The data below should be copied out exactly, with its pictures omitted.

····················

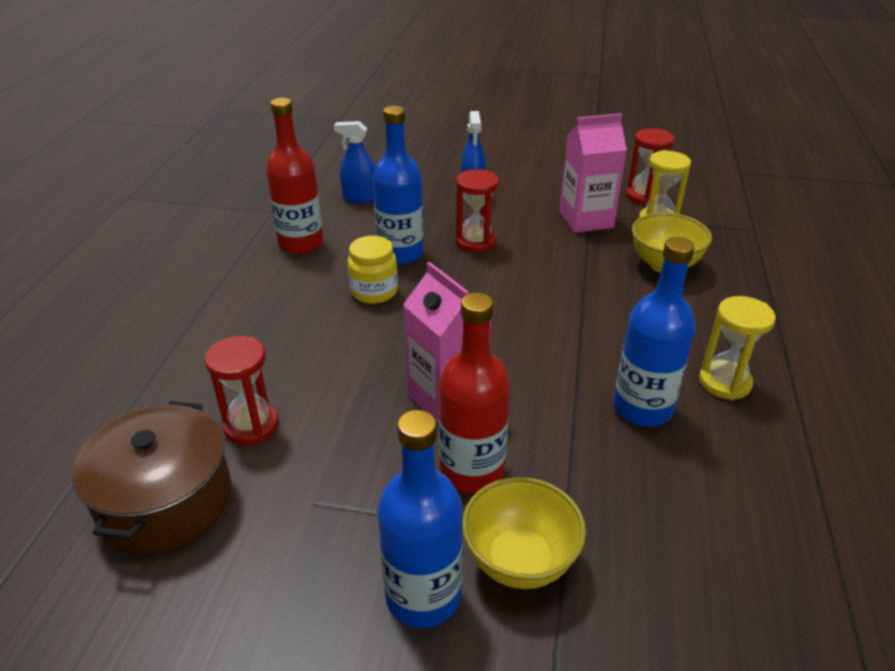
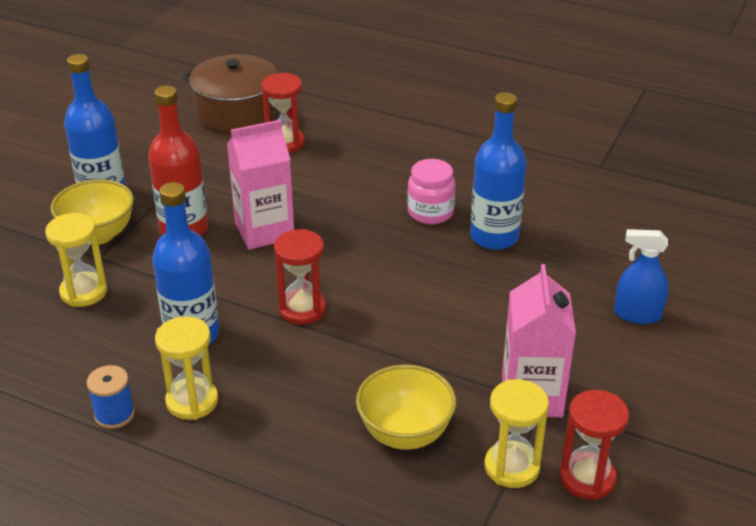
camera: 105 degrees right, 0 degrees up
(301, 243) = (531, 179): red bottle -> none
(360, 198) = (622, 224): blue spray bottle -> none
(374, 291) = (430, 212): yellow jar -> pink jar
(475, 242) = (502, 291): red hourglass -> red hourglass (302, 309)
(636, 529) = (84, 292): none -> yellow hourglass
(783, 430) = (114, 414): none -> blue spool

····················

Output of the task:
camera: 105 degrees right, 0 degrees up
(301, 243) = (531, 179): red bottle -> none
(360, 198) = (622, 224): blue spray bottle -> none
(374, 291) = (430, 212): yellow jar -> pink jar
(475, 242) = (502, 291): red hourglass -> red hourglass (302, 309)
(636, 529) = (84, 292): none -> yellow hourglass
(783, 430) = (114, 414): none -> blue spool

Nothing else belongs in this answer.